* [Problem] If an entry below contains an image, drop the image and retype the rest exactly.

* [Source data]
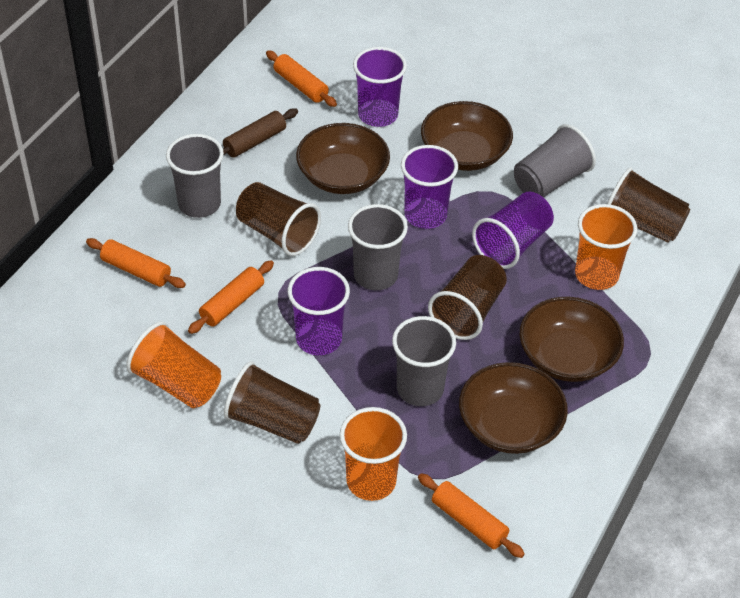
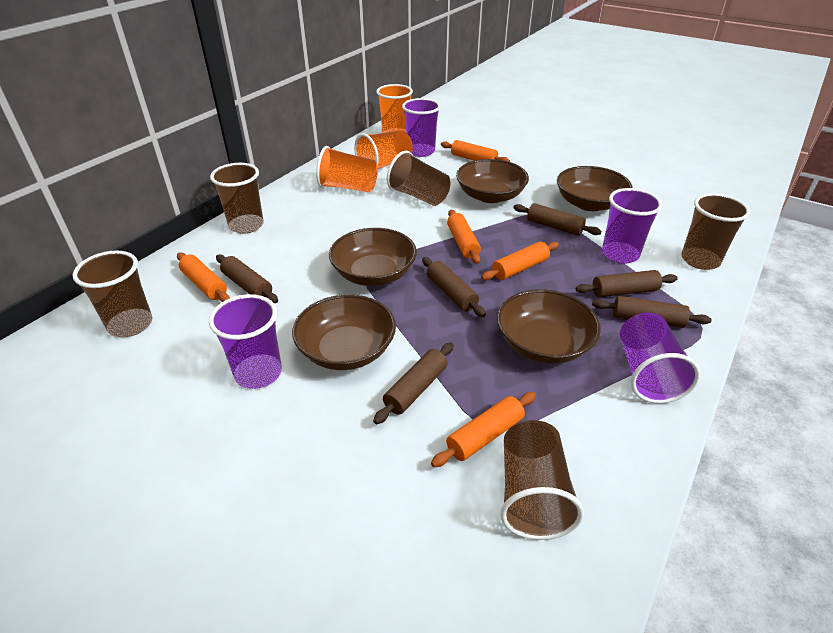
brown bowl: 4 -> 5
brown cup: 4 -> 5
brown rolling pin: 1 -> 6
grey cup: 4 -> 0
orange rolling pin: 4 -> 5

* [Your response]
brown bowl: 4 -> 5
brown cup: 4 -> 5
brown rolling pin: 1 -> 6
grey cup: 4 -> 0
orange rolling pin: 4 -> 5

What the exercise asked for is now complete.